Problem to work on:
Reproduce the listing below word for word, with no pictures.
------
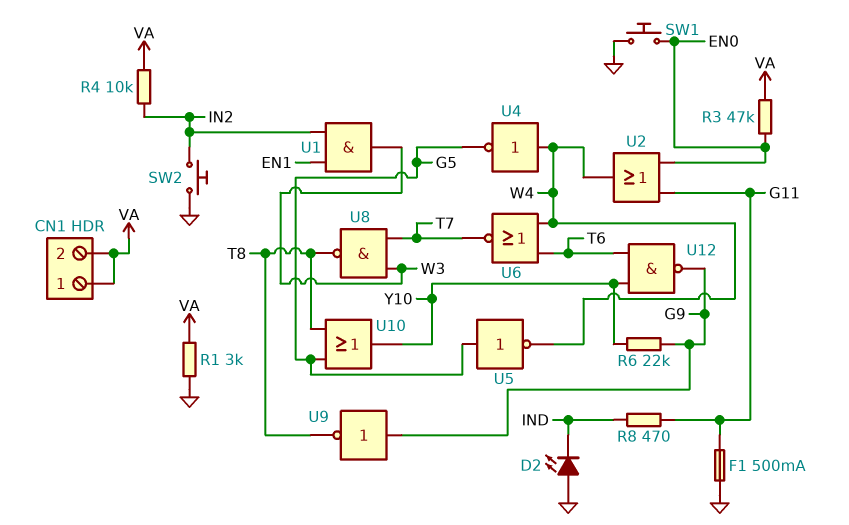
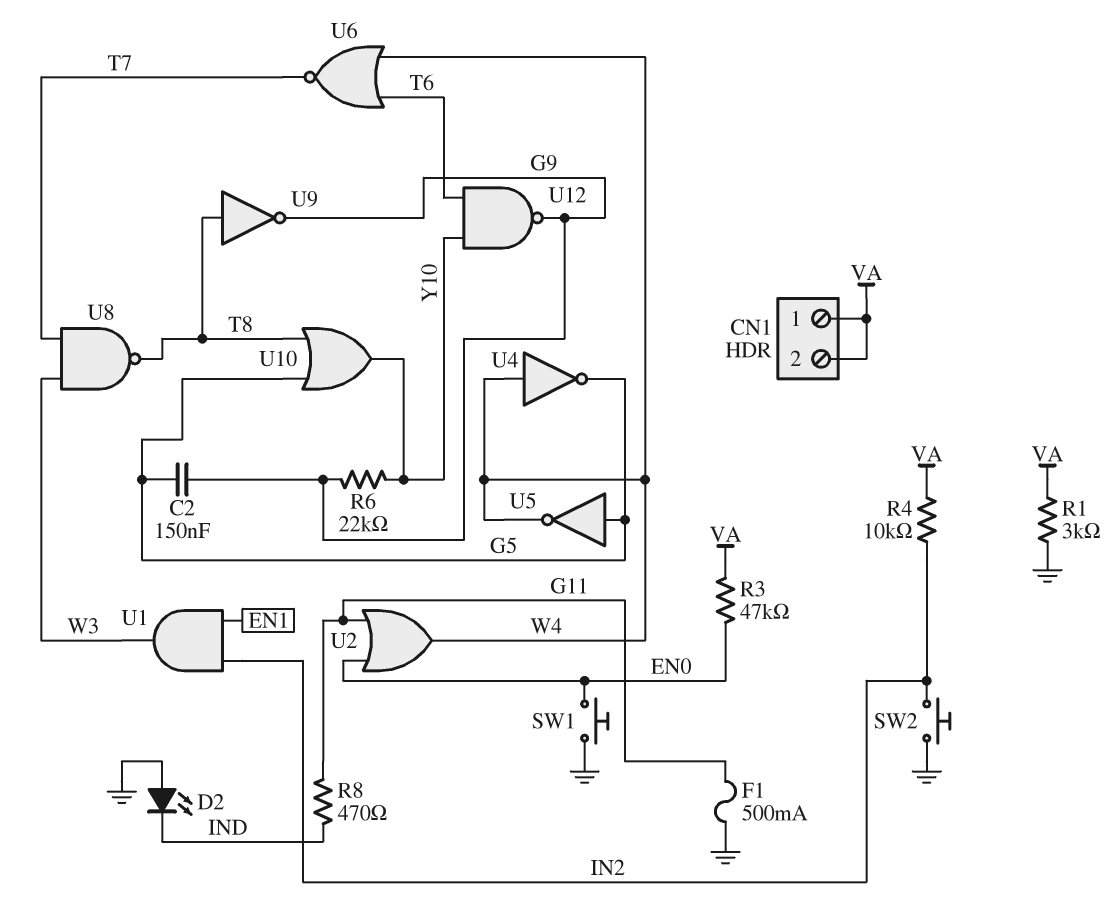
C2: none -> 150nF (G5, G9)
U9: NOT (in G9, out T8) -> NOT (in T8, out G9)

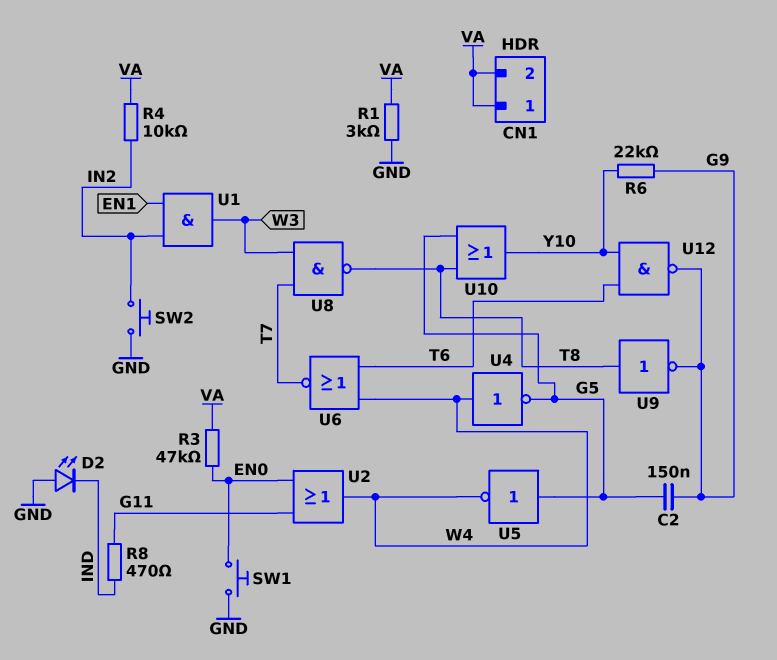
F1: 500mA (G11, GND) -> none

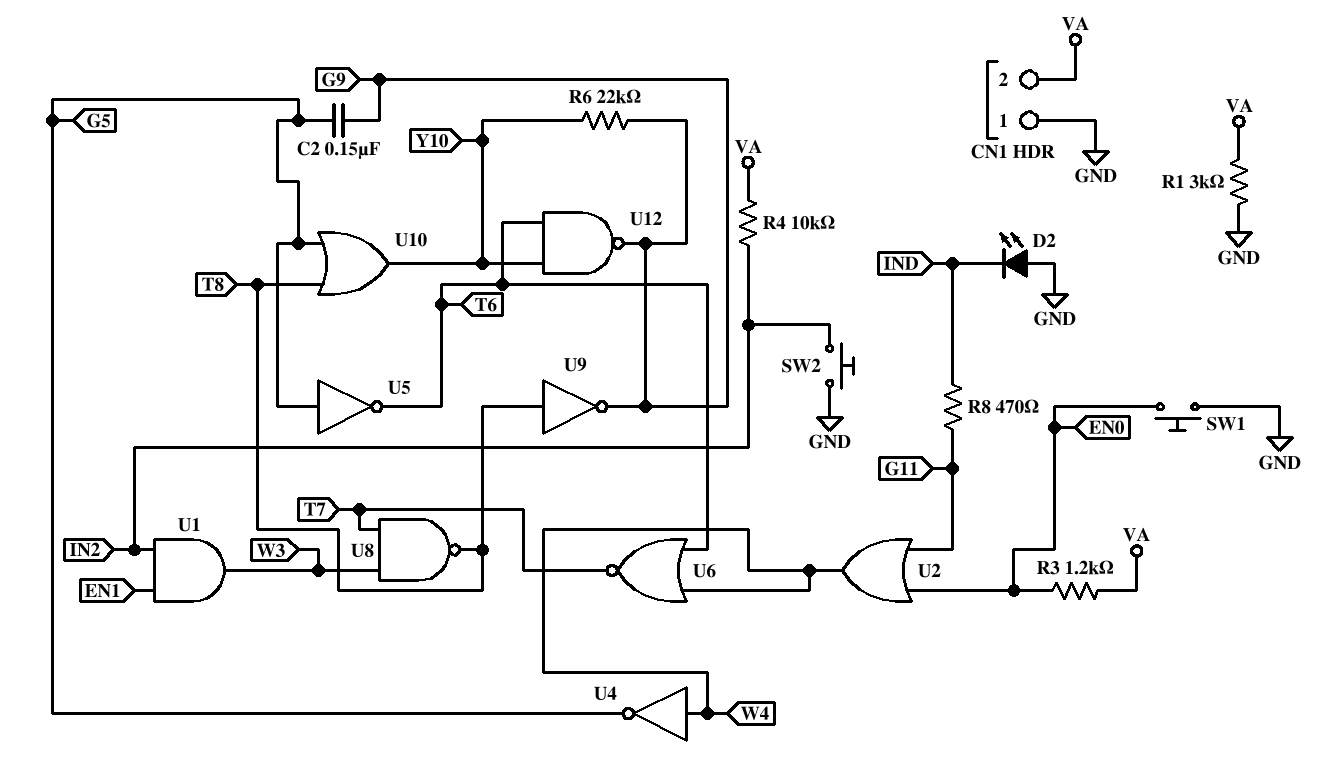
CN1 pin 1: VA -> GND
R3: 47k (EN0, VA) -> 1.2k (EN0, VA)
U5: NOT (in G5, out W4) -> NOT (in G5, out T6)

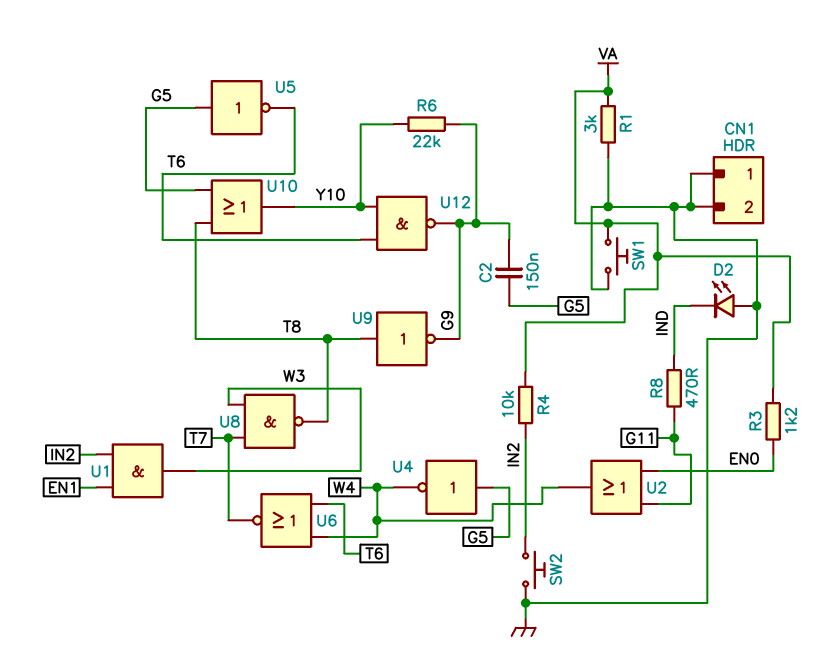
CN1 pin 2: VA -> GND
SW1: button (EN0, GND) -> button (GND, VA)
U4: NOT (in W4, out G5) -> NOT (in G5, out W4)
------
Response:
C2: none -> 150nF (G5, G9)
U9: NOT (in G9, out T8) -> NOT (in T8, out G9)

F1: 500mA (G11, GND) -> none

CN1 pin 1: VA -> GND
R3: 47k (EN0, VA) -> 1.2k (EN0, VA)
U5: NOT (in G5, out W4) -> NOT (in G5, out T6)

CN1 pin 2: VA -> GND
SW1: button (EN0, GND) -> button (GND, VA)
U4: NOT (in W4, out G5) -> NOT (in G5, out W4)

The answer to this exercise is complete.